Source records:
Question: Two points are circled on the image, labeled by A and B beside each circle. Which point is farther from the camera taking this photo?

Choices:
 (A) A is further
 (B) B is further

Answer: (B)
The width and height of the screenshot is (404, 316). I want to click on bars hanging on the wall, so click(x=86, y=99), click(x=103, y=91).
* * *
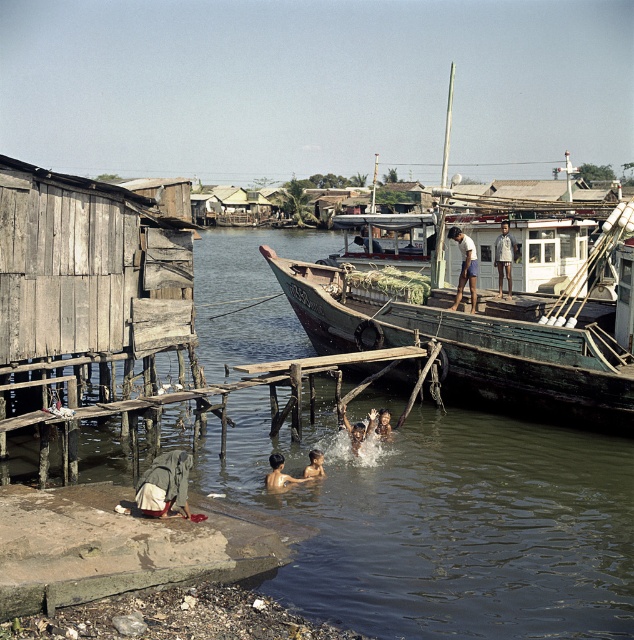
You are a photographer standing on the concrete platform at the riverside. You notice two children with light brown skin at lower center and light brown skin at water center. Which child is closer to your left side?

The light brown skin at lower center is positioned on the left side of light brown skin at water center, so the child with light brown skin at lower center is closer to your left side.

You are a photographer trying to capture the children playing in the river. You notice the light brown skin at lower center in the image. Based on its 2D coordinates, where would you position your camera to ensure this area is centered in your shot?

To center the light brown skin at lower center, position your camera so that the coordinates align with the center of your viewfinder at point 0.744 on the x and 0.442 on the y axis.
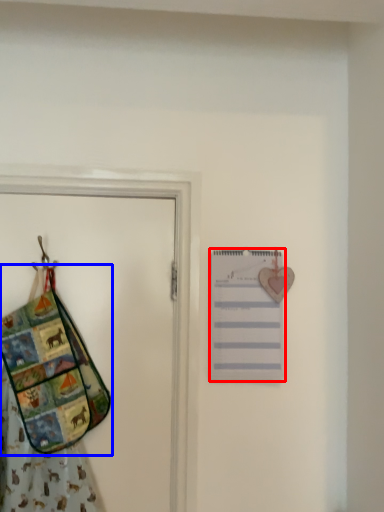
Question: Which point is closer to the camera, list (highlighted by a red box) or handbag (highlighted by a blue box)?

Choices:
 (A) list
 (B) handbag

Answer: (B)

**What you have to do**
Gather each line above that contains the string "point".

**Your solution**
Question: Two points are circled on the image, labeled by A and B beside each circle. Which point is farther from the camera taking this photo?
To center the light brown skin at lower center, position your camera so that the coordinates align with the center of your viewfinder at point 0.744 on the x and 0.442 on the y axis.
Question: Which point is closer to the camera, list (highlighted by a red box) or handbag (highlighted by a blue box)?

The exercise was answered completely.